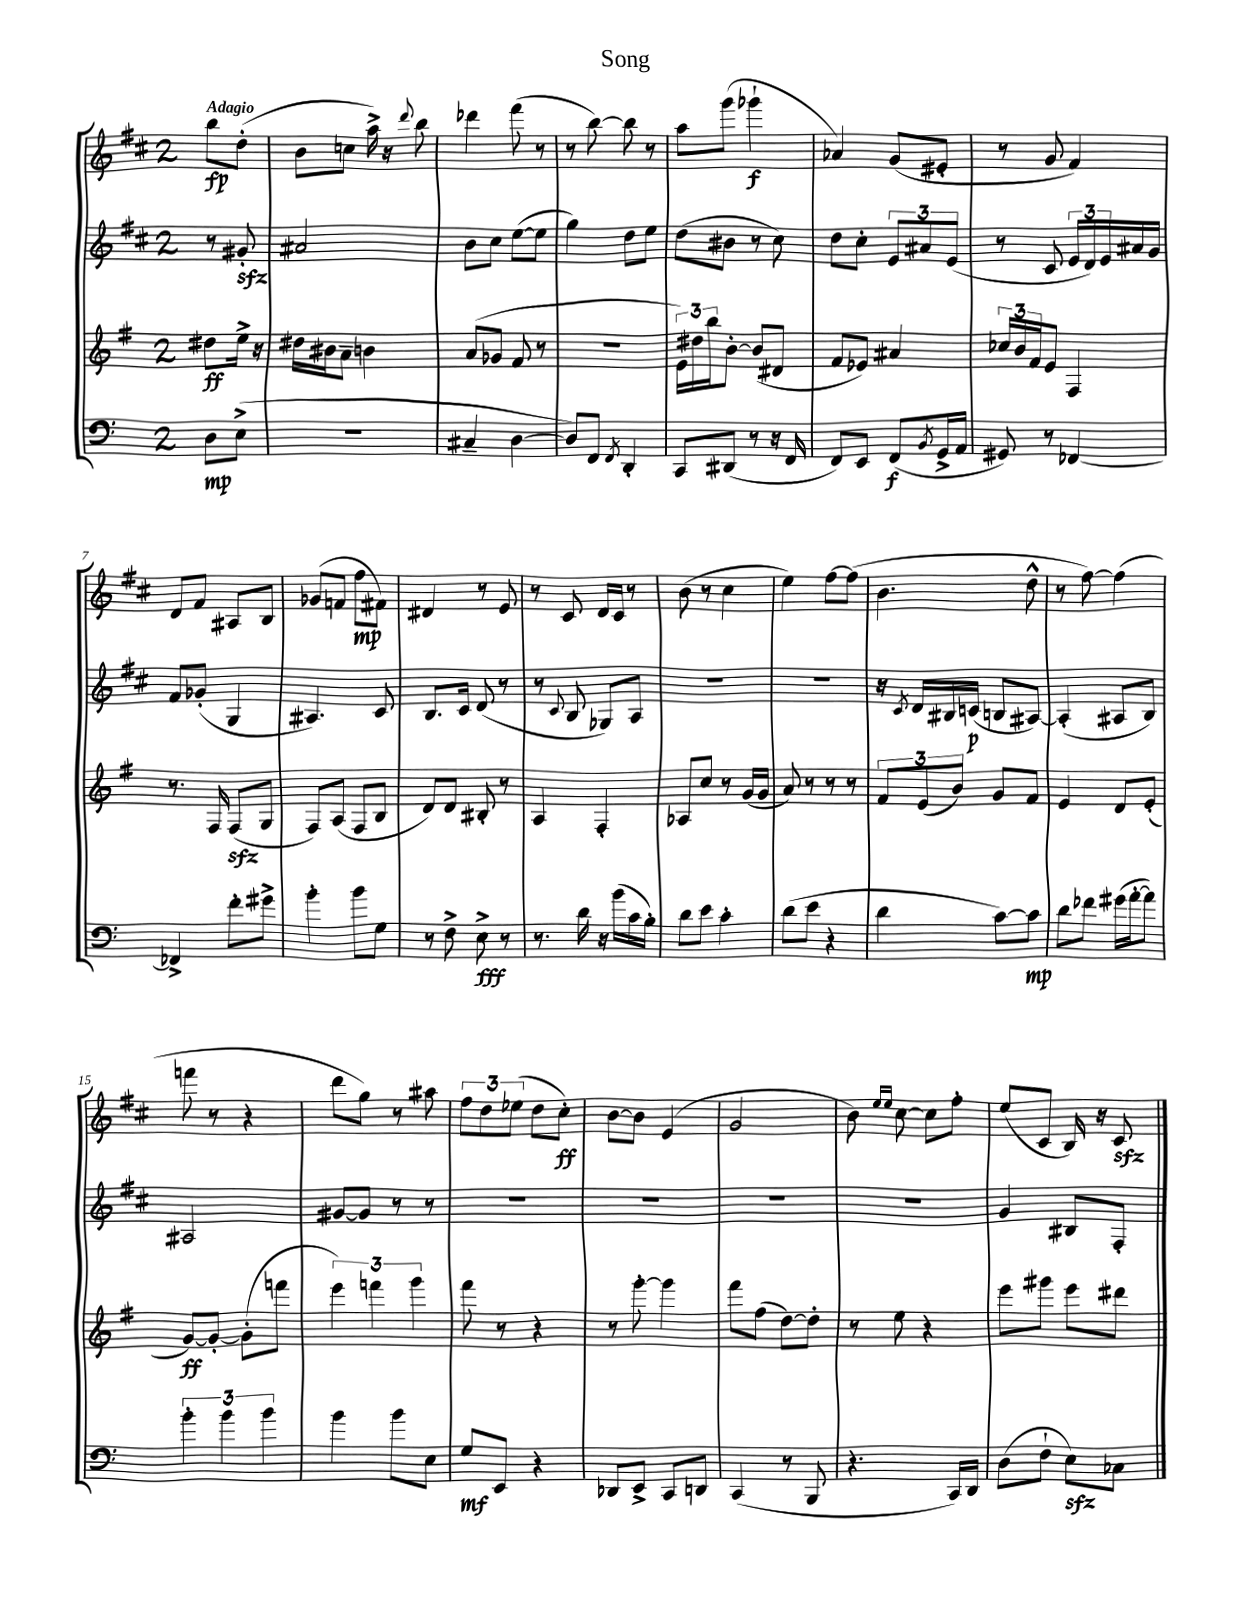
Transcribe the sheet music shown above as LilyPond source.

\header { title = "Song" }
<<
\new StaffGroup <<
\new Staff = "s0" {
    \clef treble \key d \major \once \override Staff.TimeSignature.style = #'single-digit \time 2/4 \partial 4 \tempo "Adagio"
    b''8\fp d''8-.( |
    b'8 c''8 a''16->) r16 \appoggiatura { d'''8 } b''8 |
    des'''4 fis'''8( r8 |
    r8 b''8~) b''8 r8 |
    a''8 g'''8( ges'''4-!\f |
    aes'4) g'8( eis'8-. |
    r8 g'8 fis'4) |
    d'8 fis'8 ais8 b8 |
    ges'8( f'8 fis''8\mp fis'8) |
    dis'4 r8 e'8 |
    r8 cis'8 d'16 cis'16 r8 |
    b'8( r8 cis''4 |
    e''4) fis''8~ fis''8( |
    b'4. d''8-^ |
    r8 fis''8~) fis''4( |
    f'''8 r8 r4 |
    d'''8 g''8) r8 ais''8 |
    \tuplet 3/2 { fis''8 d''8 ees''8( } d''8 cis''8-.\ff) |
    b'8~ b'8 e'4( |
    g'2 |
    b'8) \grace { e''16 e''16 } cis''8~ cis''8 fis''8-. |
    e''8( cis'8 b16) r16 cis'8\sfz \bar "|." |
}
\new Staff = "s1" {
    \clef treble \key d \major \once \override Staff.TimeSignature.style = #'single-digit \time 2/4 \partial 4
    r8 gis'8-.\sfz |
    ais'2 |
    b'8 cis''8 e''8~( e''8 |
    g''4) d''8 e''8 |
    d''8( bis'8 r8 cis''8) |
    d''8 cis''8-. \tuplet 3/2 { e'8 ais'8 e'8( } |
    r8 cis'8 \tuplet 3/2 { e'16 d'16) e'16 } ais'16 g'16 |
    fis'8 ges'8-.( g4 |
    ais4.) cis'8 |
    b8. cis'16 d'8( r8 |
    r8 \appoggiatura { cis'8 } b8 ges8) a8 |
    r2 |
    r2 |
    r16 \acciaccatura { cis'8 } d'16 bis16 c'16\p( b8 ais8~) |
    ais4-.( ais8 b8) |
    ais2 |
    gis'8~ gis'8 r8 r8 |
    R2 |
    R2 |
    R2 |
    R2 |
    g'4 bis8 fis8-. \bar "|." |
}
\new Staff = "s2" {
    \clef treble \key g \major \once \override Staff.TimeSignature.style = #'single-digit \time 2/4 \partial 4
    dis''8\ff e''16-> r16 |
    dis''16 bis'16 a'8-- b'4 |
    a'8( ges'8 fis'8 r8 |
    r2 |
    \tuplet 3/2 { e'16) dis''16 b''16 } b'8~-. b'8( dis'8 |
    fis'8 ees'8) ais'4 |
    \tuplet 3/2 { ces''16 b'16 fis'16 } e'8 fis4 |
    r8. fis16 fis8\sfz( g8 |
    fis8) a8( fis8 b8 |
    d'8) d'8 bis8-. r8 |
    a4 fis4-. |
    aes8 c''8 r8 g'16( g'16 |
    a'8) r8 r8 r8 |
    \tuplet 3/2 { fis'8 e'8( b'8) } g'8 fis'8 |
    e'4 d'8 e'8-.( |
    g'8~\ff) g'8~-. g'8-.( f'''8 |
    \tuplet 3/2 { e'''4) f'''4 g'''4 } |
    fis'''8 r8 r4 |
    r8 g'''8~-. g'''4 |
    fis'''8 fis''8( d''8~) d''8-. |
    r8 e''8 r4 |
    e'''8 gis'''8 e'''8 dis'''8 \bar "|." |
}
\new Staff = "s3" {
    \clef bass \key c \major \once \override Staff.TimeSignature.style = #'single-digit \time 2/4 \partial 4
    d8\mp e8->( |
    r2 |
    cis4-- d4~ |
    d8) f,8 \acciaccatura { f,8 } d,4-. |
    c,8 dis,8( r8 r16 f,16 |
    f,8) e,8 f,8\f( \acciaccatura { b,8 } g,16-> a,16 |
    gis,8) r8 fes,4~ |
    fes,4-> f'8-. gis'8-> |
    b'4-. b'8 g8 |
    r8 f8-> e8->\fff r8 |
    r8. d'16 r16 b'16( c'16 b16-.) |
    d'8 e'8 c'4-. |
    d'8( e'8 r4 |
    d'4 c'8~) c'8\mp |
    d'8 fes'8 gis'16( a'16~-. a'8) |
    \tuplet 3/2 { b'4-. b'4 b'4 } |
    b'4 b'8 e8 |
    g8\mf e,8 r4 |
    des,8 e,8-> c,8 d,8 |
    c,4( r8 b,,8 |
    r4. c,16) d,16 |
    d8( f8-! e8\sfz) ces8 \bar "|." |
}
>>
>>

Requirement - Which lines above contain the string "appoggiatura", with case counting? Return each of those lines in full.

Written response -
    b'8 c''8 a''16->) r16 \appoggiatura { d'''8 } b''8 |
    r8 \appoggiatura { cis'8 } b8 ges8) a8 |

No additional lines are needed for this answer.